Find the lines of the material below that include the string "black", then copy each one.

**DATA TO USE**
───
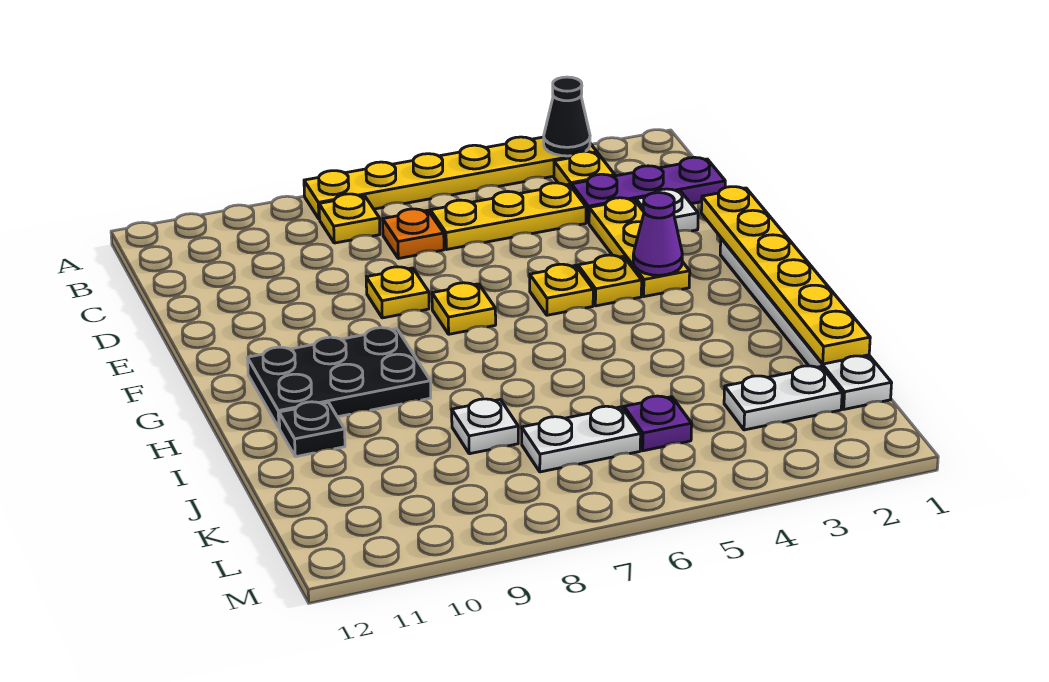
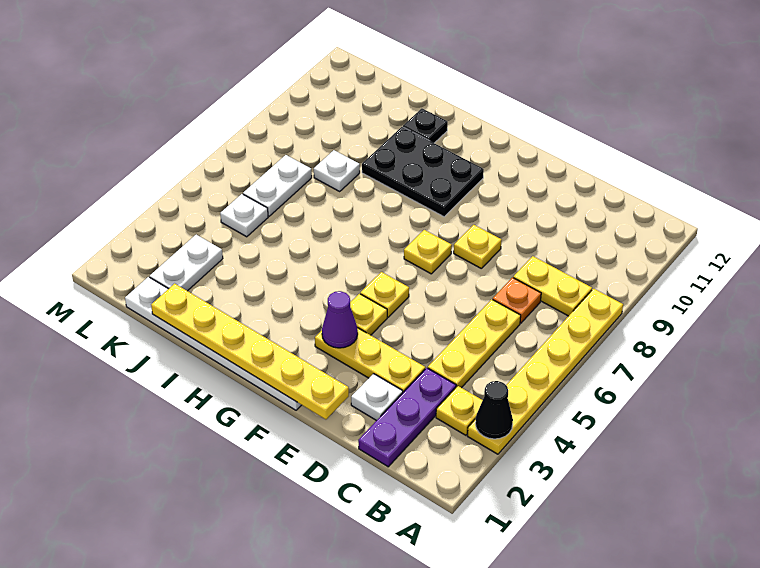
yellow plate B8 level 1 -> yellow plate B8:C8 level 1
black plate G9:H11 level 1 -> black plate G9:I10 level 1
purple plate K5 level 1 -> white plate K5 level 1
───
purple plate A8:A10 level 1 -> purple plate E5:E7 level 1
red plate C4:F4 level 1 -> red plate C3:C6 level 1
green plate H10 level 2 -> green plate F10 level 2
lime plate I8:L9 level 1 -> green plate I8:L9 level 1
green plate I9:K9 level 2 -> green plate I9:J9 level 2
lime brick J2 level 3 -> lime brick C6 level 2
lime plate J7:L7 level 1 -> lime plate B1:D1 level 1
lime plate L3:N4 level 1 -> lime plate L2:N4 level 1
───
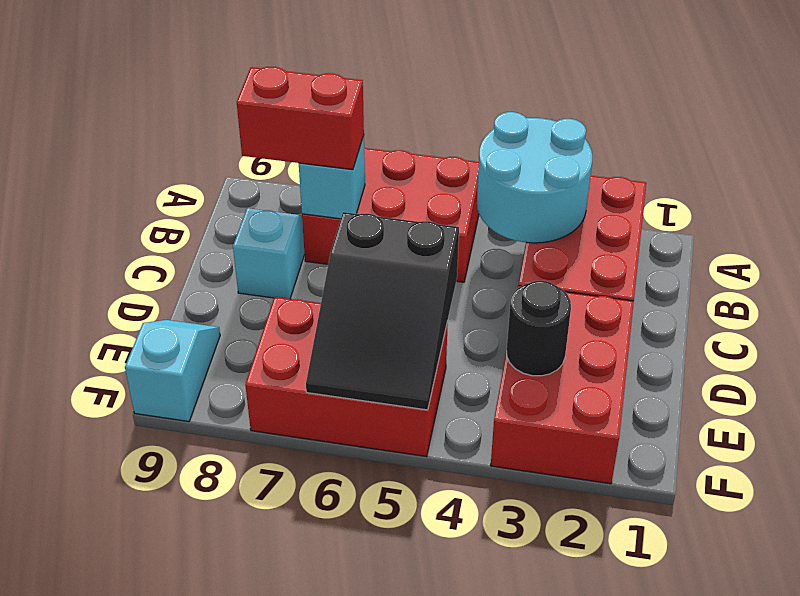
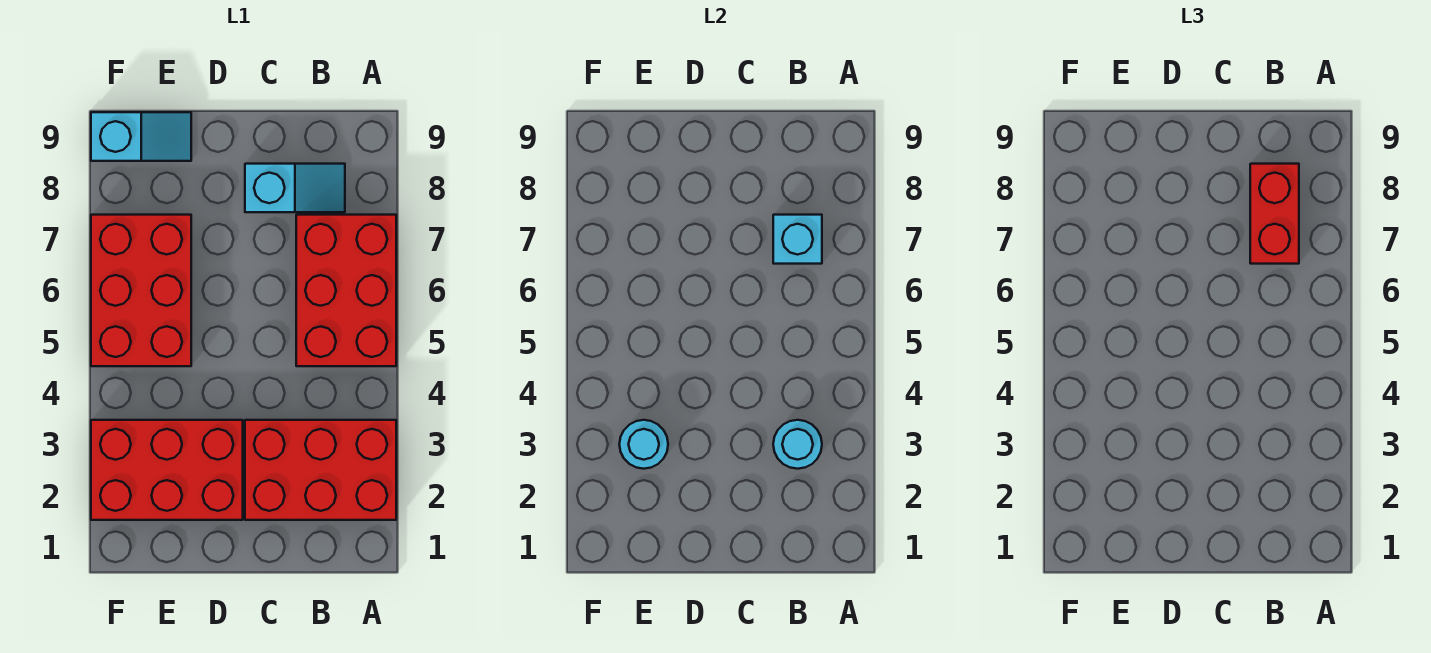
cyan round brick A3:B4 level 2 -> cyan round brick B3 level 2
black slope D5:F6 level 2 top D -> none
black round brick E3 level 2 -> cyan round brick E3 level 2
───
**TASK RESULT**
black plate G9:H11 level 1 -> black plate G9:I10 level 1
black slope D5:F6 level 2 top D -> none
black round brick E3 level 2 -> cyan round brick E3 level 2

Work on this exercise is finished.